-- ASSIGNED TASK --
Whenever a line in the material below contains "pink", copy that line.
Start of Block
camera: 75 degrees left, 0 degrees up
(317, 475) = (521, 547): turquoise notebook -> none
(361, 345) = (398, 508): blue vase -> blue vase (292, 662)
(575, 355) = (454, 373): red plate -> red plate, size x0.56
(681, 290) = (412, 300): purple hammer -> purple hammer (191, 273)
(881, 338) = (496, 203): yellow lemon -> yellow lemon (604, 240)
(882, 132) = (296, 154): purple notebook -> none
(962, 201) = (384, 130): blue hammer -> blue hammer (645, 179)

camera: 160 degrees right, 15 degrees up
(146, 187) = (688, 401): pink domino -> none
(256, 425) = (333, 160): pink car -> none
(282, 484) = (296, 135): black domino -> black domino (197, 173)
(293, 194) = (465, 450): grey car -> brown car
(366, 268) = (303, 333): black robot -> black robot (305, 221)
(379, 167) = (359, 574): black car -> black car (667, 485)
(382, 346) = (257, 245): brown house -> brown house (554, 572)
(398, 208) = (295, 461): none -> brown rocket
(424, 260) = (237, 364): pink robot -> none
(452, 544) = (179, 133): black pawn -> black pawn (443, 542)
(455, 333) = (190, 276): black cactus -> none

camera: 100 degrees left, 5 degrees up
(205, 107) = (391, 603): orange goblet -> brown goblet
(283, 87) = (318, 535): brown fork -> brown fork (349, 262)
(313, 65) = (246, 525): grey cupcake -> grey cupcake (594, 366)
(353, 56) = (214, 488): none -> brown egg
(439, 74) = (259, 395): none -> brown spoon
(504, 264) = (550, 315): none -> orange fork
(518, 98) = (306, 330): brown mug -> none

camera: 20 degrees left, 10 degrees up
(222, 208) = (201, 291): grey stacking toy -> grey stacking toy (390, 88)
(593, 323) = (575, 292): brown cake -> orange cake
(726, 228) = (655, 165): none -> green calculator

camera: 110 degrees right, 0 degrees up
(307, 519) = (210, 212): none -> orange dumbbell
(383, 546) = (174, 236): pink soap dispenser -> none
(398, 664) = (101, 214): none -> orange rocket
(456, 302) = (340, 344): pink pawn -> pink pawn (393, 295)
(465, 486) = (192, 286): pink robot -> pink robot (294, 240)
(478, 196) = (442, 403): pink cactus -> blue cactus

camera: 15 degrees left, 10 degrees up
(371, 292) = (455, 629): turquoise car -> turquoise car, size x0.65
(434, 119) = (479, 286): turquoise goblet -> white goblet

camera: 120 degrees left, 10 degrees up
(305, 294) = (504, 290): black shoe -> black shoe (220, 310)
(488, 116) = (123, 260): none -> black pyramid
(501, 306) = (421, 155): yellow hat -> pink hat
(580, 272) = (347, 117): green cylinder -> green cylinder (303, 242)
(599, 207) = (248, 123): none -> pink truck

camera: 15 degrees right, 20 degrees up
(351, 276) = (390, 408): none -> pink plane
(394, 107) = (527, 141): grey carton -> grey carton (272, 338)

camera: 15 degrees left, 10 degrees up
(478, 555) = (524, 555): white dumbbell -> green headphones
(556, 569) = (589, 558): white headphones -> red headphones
End of Block
-- TASK OUTPUT --
(146, 187) = (688, 401): pink domino -> none
(256, 425) = (333, 160): pink car -> none
(424, 260) = (237, 364): pink robot -> none
(383, 546) = (174, 236): pink soap dispenser -> none
(456, 302) = (340, 344): pink pawn -> pink pawn (393, 295)
(465, 486) = (192, 286): pink robot -> pink robot (294, 240)
(478, 196) = (442, 403): pink cactus -> blue cactus
(501, 306) = (421, 155): yellow hat -> pink hat
(599, 207) = (248, 123): none -> pink truck
(351, 276) = (390, 408): none -> pink plane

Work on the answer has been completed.